------ RECORDS FOR THE TASK
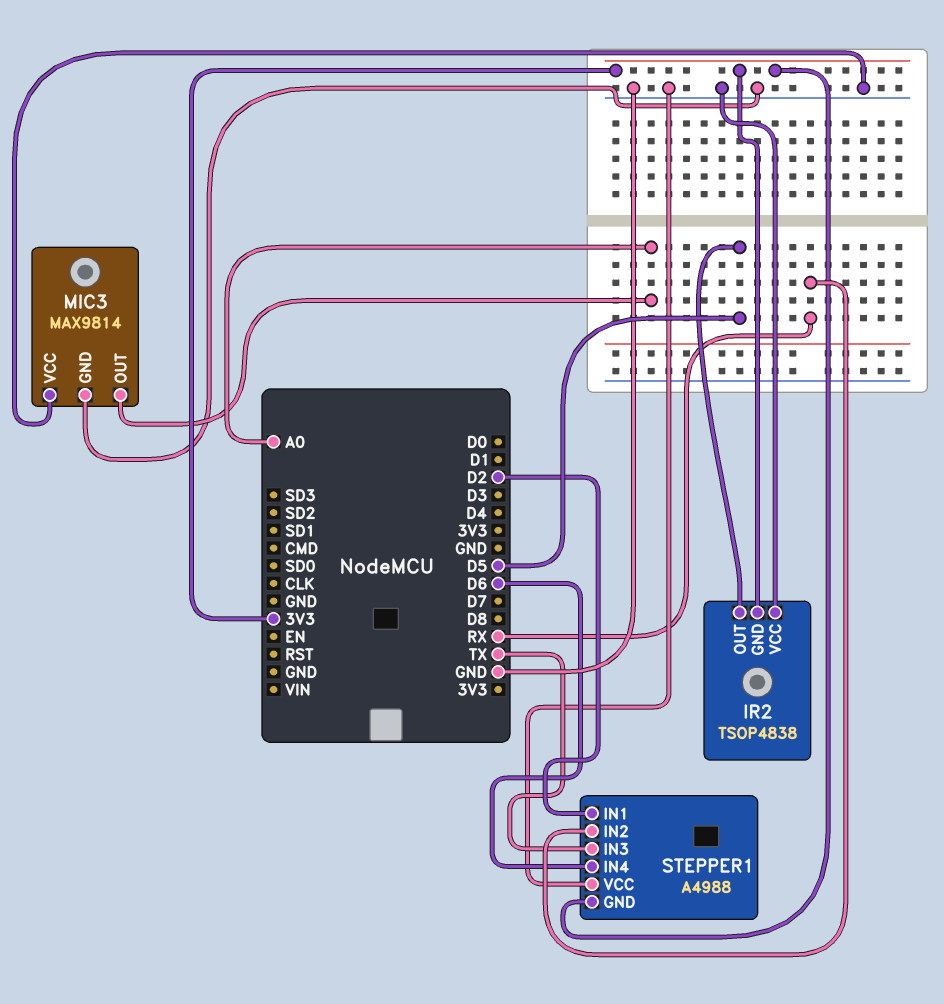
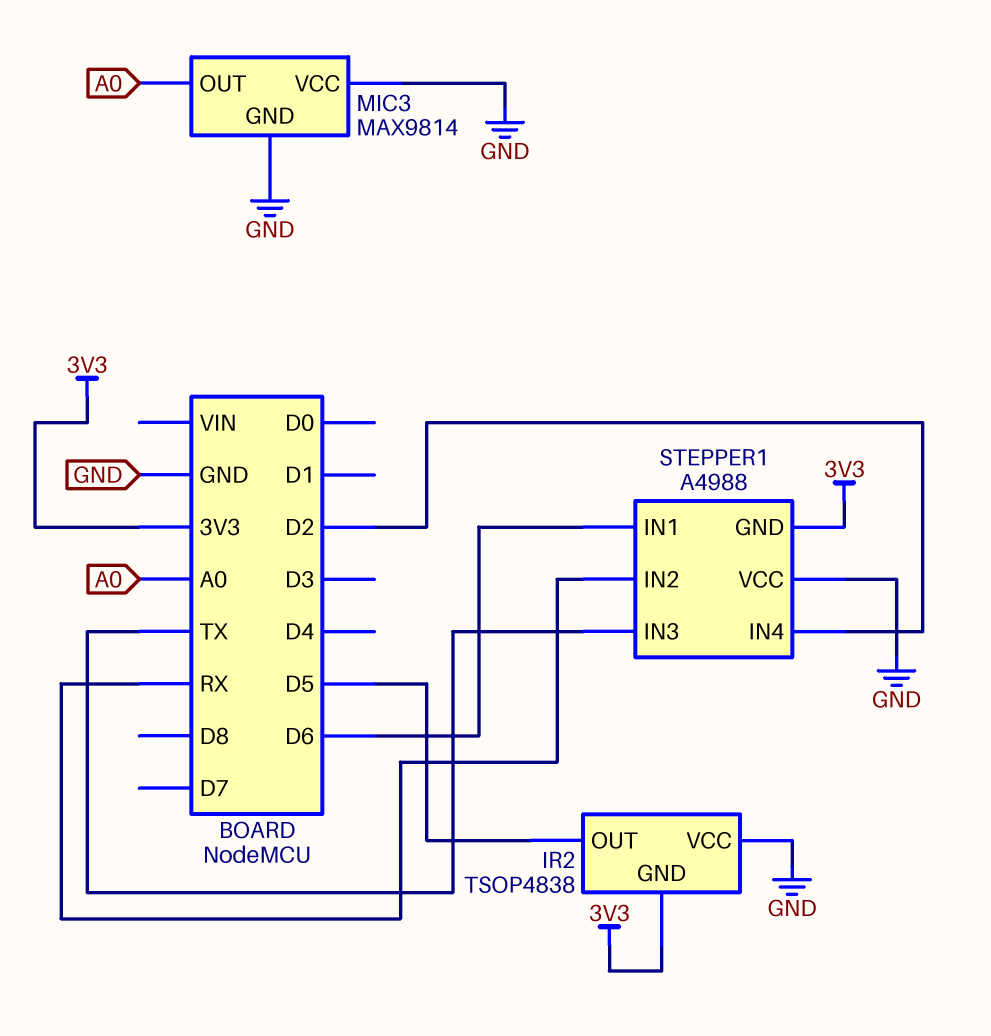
STEPPER1 pin IN1: D2 -> D6
STEPPER1 pin IN4: D6 -> D2

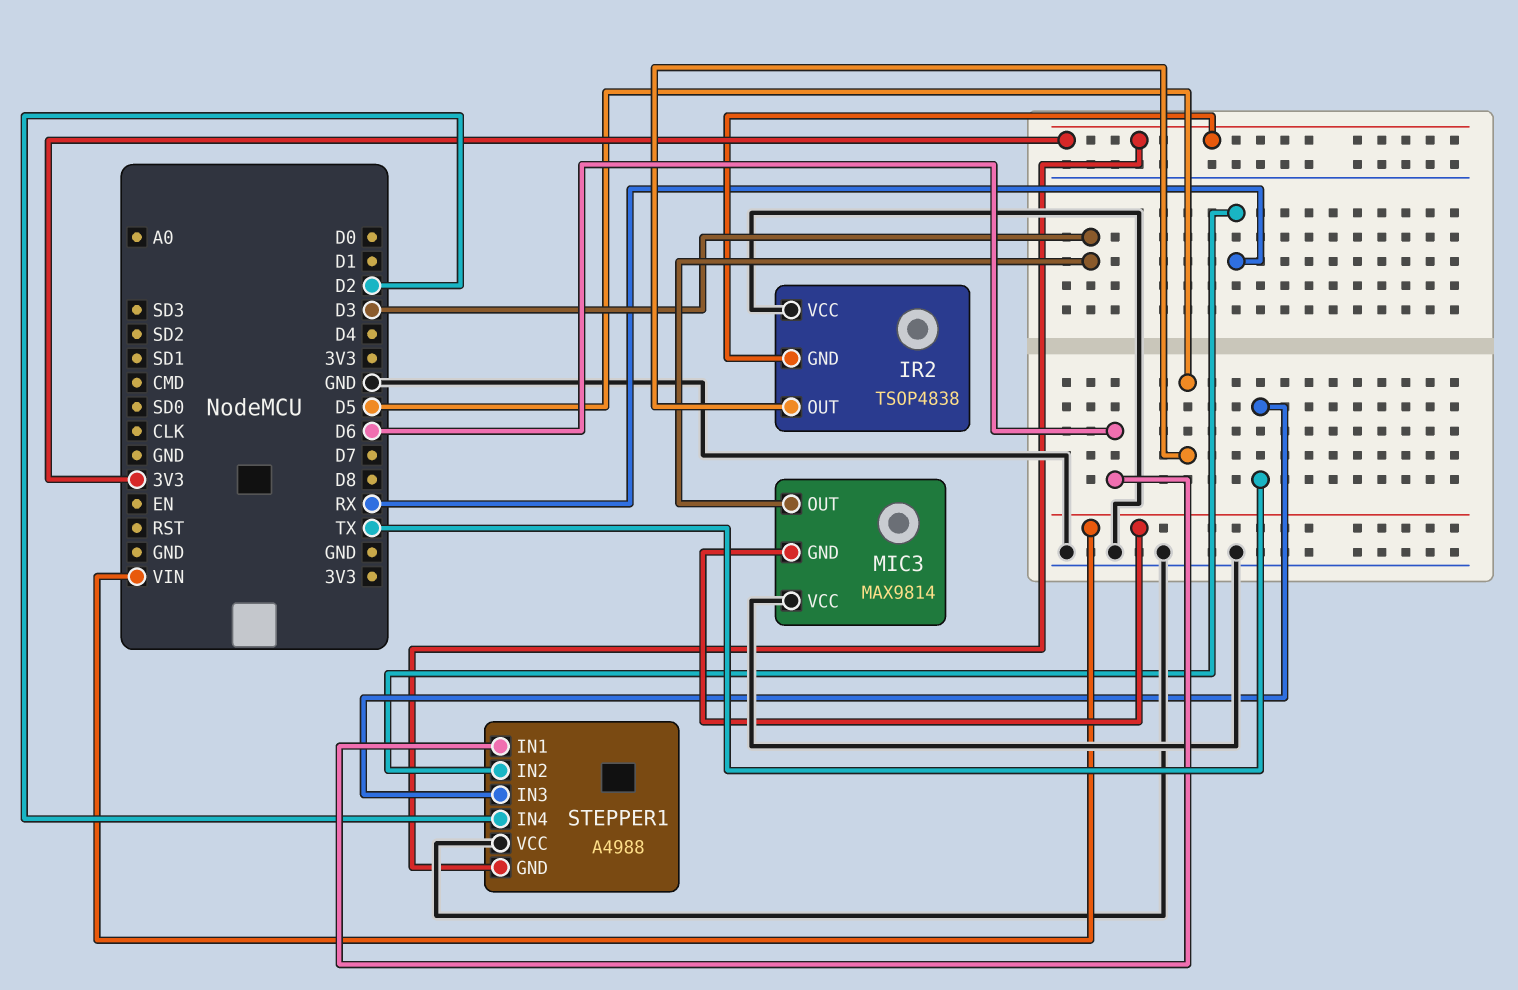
MIC3 pin GND: GND -> VIN
MIC3 pin OUT: A0 -> D3

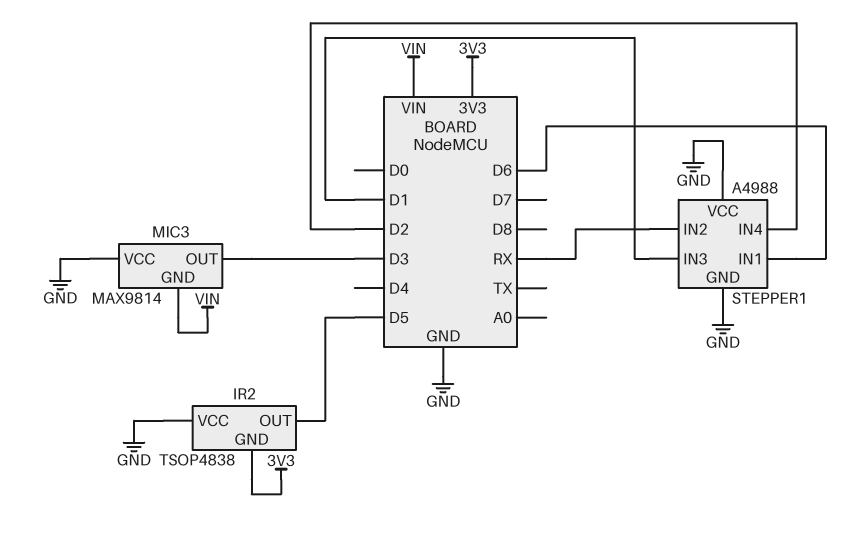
STEPPER1 pin GND: 3V3 -> GND
STEPPER1 pin IN3: TX -> D1

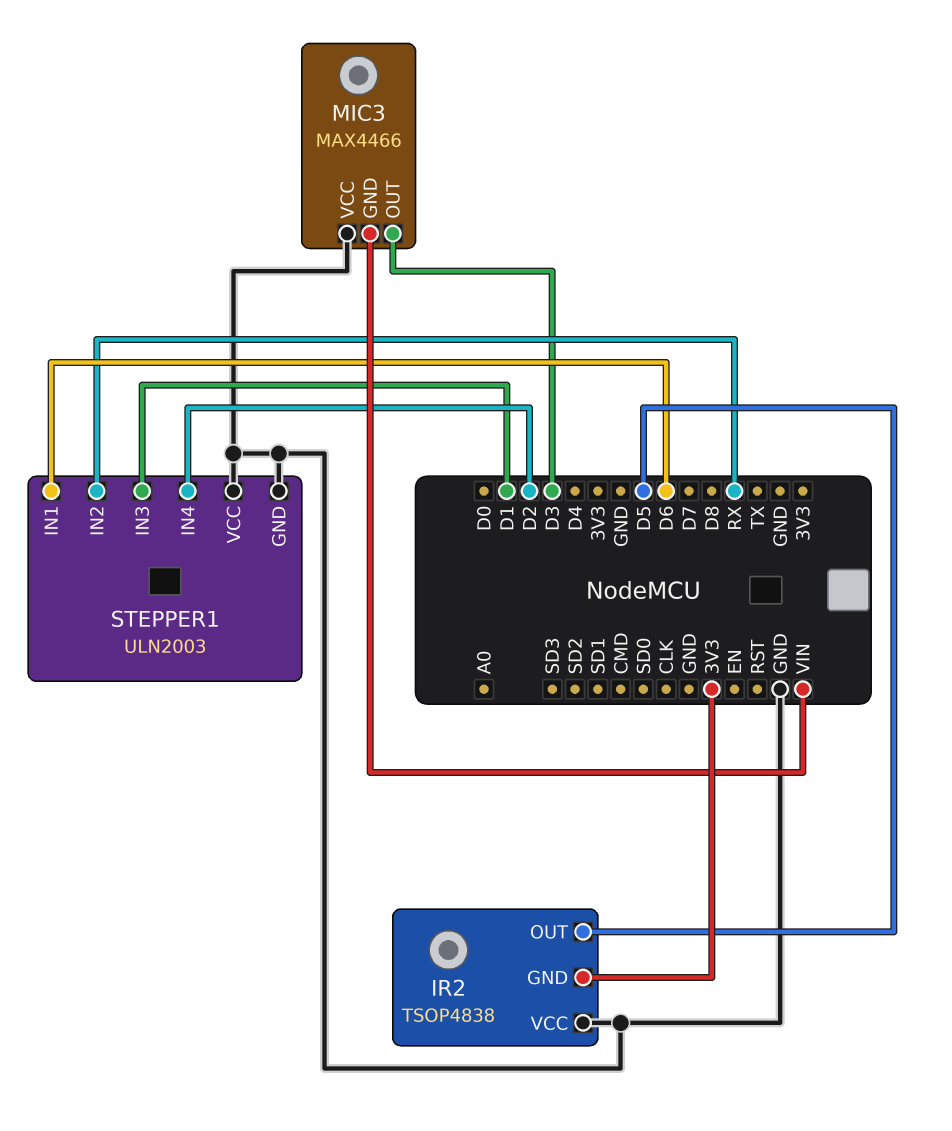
MIC3: MAX9814 -> MAX4466
STEPPER1: A4988 -> ULN2003

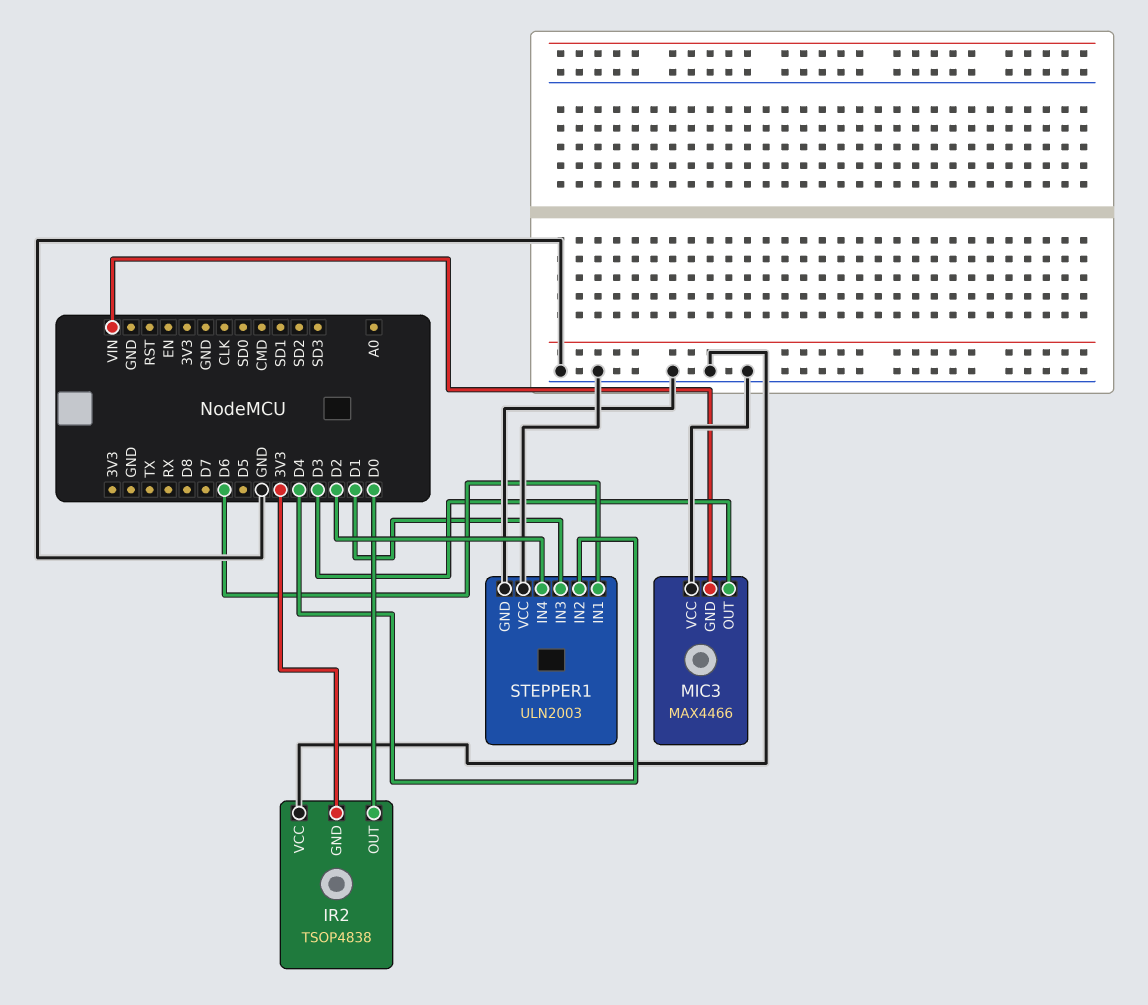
IR2 pin OUT: D5 -> D0
STEPPER1 pin IN2: RX -> D4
------------
[TASK DESCRIPTION] Retype word for word all the material given above, and keep the pictures out.

[RESPONSE AREA]
STEPPER1 pin IN1: D2 -> D6
STEPPER1 pin IN4: D6 -> D2

MIC3 pin GND: GND -> VIN
MIC3 pin OUT: A0 -> D3

STEPPER1 pin GND: 3V3 -> GND
STEPPER1 pin IN3: TX -> D1

MIC3: MAX9814 -> MAX4466
STEPPER1: A4988 -> ULN2003

IR2 pin OUT: D5 -> D0
STEPPER1 pin IN2: RX -> D4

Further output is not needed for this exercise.